[Stored records]

━━━━━━

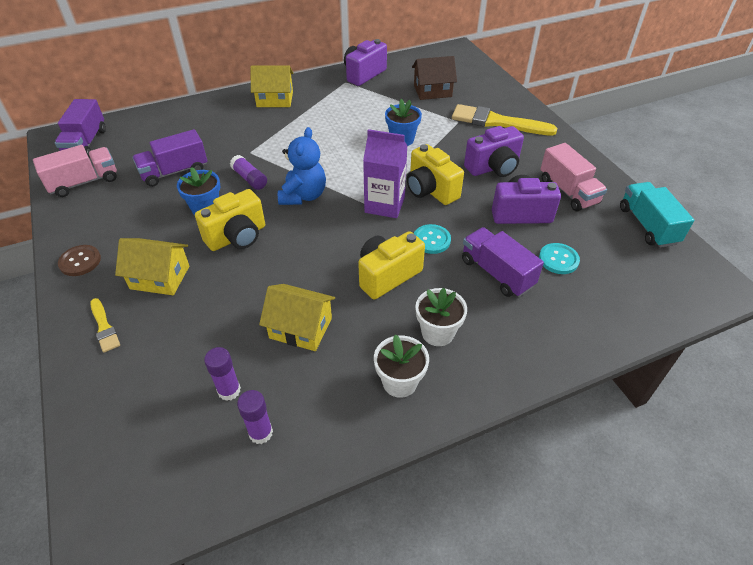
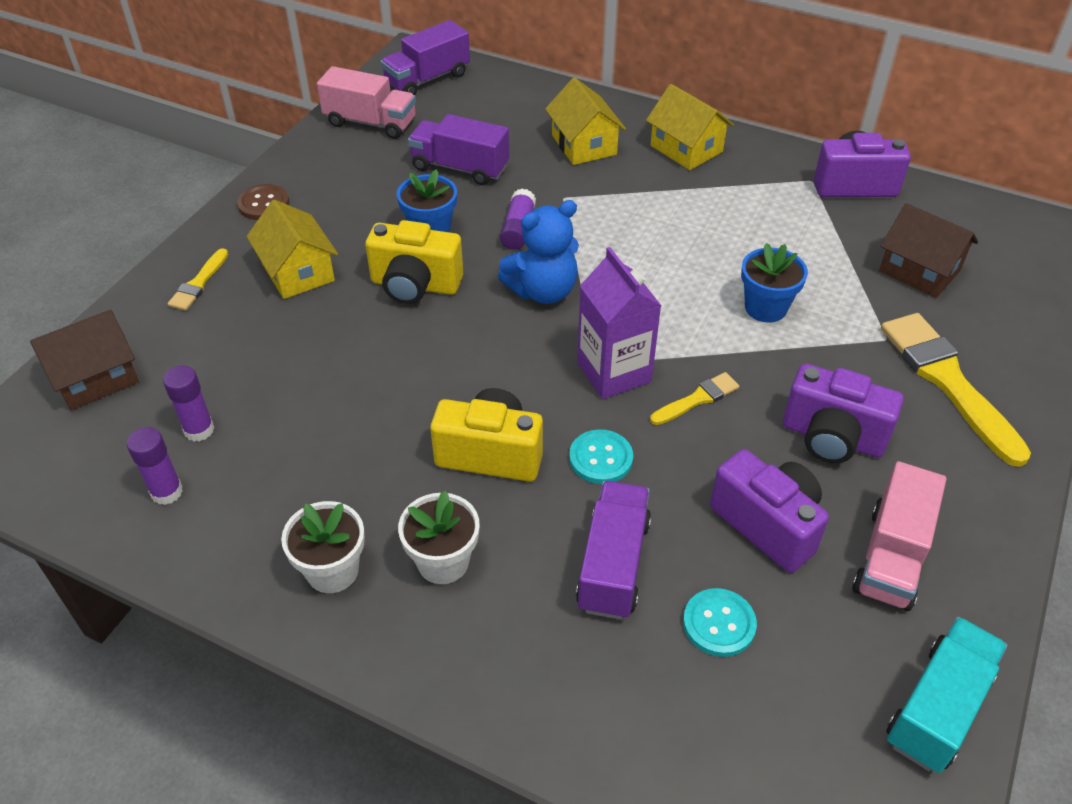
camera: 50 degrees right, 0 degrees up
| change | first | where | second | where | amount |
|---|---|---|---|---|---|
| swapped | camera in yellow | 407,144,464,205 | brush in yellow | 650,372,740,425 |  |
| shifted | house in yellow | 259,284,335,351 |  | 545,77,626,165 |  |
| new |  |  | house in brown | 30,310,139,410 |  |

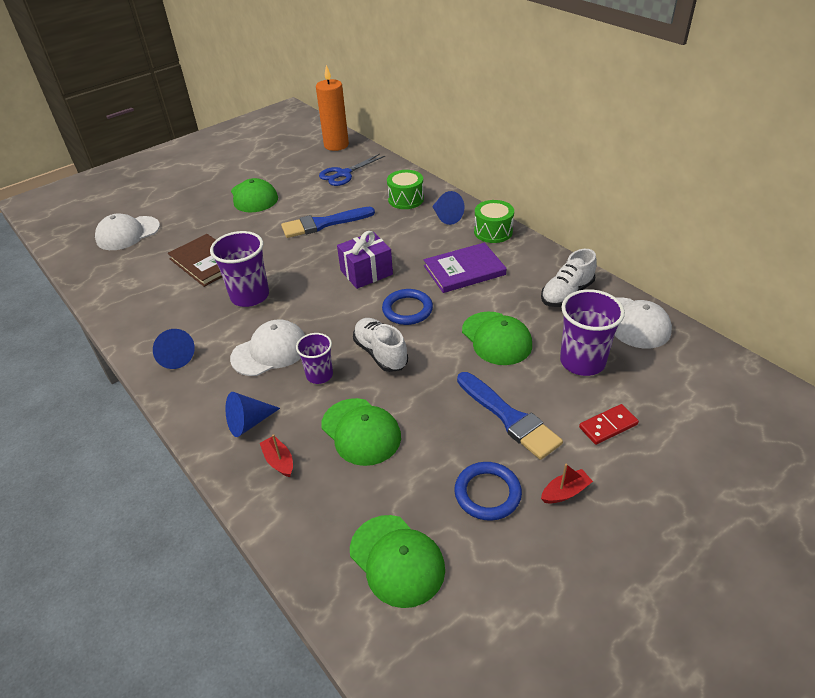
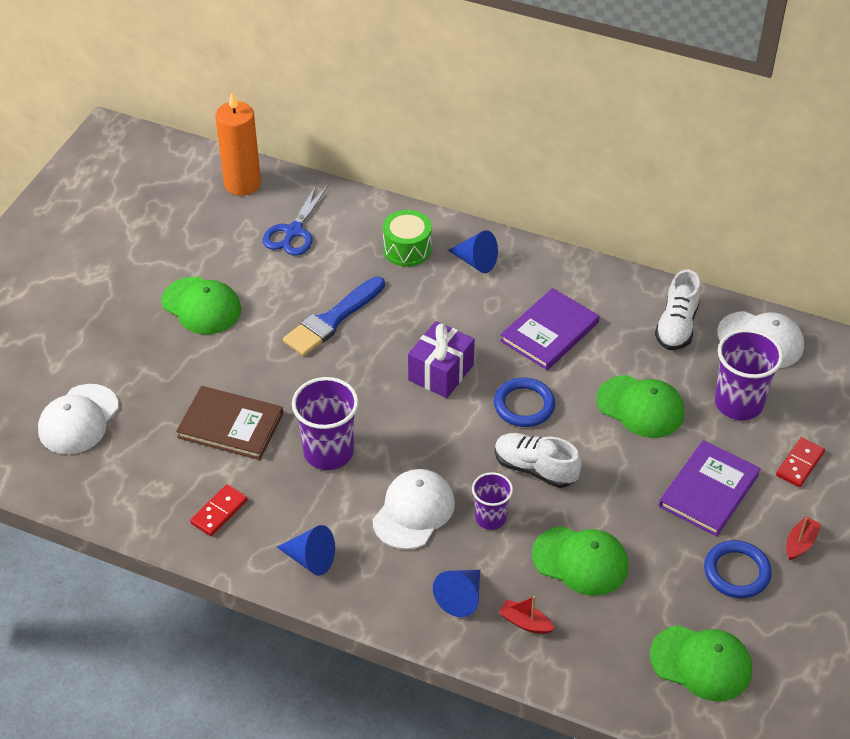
camera: 30 degrees left, 5 degrees up
| change | first | where | second | where | amount |
|---|---|---|---|---|---|
| gone | drum in green | 474,200,514,243 |  |  |  |
| swapped | brush in blue | 457,372,563,460 | book in purple | 659,440,761,536 |  |
| new |  |  | domino in red | 190,484,248,536 |  |

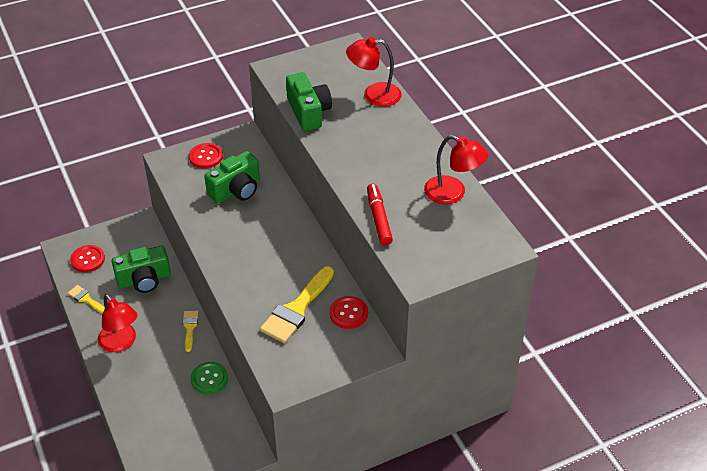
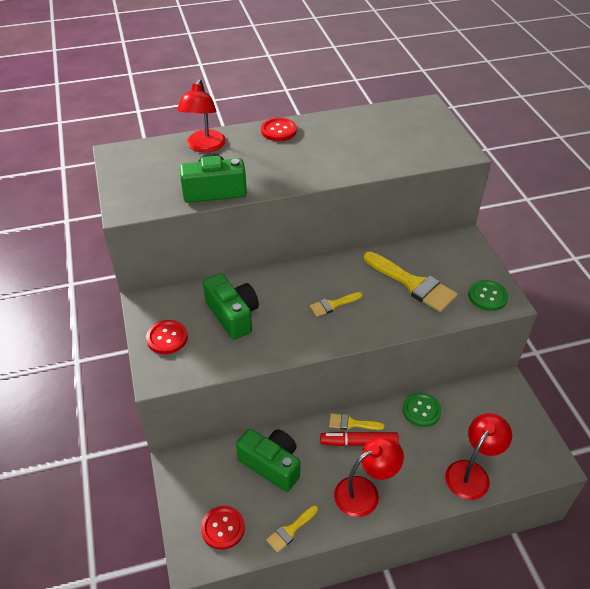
camera: 80 degrees left, 0 degrees up
| change | first | where | second | where | amount |
|---|---|---|---|---|---|
| shifted | lamp in red | 424,135,488,204 |  | 445,413,512,500 |  |
| shifted | marker in red | 367,184,393,245 |  | 320,432,399,446 |  |
| rotated | camera in green | 111,245,171,293 |  | 236,429,300,492 | 45 degrees counterclockwise |
| shifted | button in red | 329,296,368,329 |  | 261,118,297,141 |  |
| new |  |  | button in green | 468,280,508,311 |  |
| new |  |  | brush in yellow | 310,292,362,317 |  |

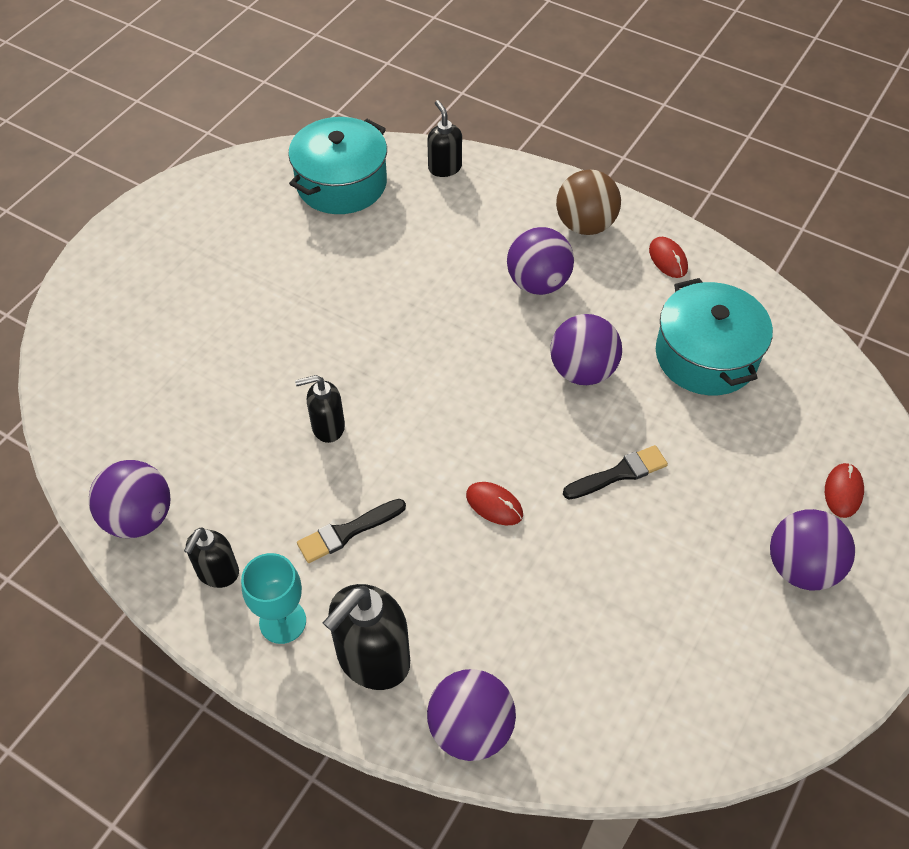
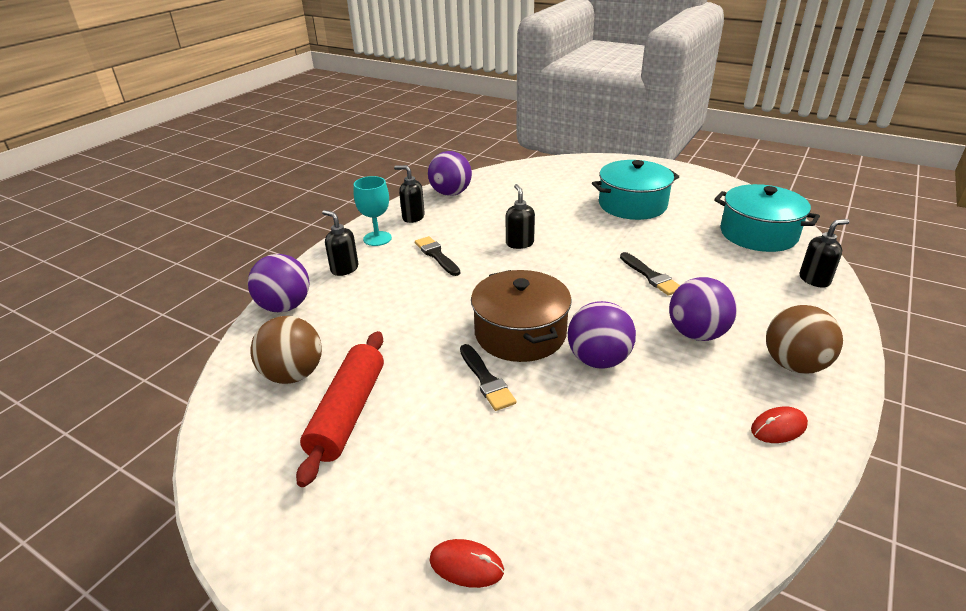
camera: 90 degrees right, 20 degrees down
| change | first | where | second | where | amount |
|---|---|---|---|---|---|
| shifted | pot in turquoise | 656,278,773,395 |  | 592,160,679,220 |  |
| gone | mouse in red | 466,482,523,525 |  |  |  |
| gone | ball in purple | 770,509,855,590 |  |  |  |
| scaled | soap dispenser in black | 323,584,410,690 |  | 322,210,358,276 | x0.59 |
| new |  |  | brush in black | 620,252,680,296 |  |
| new |  |  | pot in brown | 471,270,572,362 |  |
| new |  |  | ball in brown | 250,316,322,384 |  |
| new |  |  | rolling pin in red | 296,331,384,487 |  |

━━━━━━

■ BRIEF:
Repeat every entry above precisely, leaving each picture out.

■ EXERCISE RESULT:
camera: 50 degrees right, 0 degrees up
| change | first | where | second | where | amount |
|---|---|---|---|---|---|
| swapped | camera in yellow | 407,144,464,205 | brush in yellow | 650,372,740,425 |  |
| shifted | house in yellow | 259,284,335,351 |  | 545,77,626,165 |  |
| new |  |  | house in brown | 30,310,139,410 |  |

camera: 30 degrees left, 5 degrees up
| change | first | where | second | where | amount |
|---|---|---|---|---|---|
| gone | drum in green | 474,200,514,243 |  |  |  |
| swapped | brush in blue | 457,372,563,460 | book in purple | 659,440,761,536 |  |
| new |  |  | domino in red | 190,484,248,536 |  |

camera: 80 degrees left, 0 degrees up
| change | first | where | second | where | amount |
|---|---|---|---|---|---|
| shifted | lamp in red | 424,135,488,204 |  | 445,413,512,500 |  |
| shifted | marker in red | 367,184,393,245 |  | 320,432,399,446 |  |
| rotated | camera in green | 111,245,171,293 |  | 236,429,300,492 | 45 degrees counterclockwise |
| shifted | button in red | 329,296,368,329 |  | 261,118,297,141 |  |
| new |  |  | button in green | 468,280,508,311 |  |
| new |  |  | brush in yellow | 310,292,362,317 |  |

camera: 90 degrees right, 20 degrees down
| change | first | where | second | where | amount |
|---|---|---|---|---|---|
| shifted | pot in turquoise | 656,278,773,395 |  | 592,160,679,220 |  |
| gone | mouse in red | 466,482,523,525 |  |  |  |
| gone | ball in purple | 770,509,855,590 |  |  |  |
| scaled | soap dispenser in black | 323,584,410,690 |  | 322,210,358,276 | x0.59 |
| new |  |  | brush in black | 620,252,680,296 |  |
| new |  |  | pot in brown | 471,270,572,362 |  |
| new |  |  | ball in brown | 250,316,322,384 |  |
| new |  |  | rolling pin in red | 296,331,384,487 |  |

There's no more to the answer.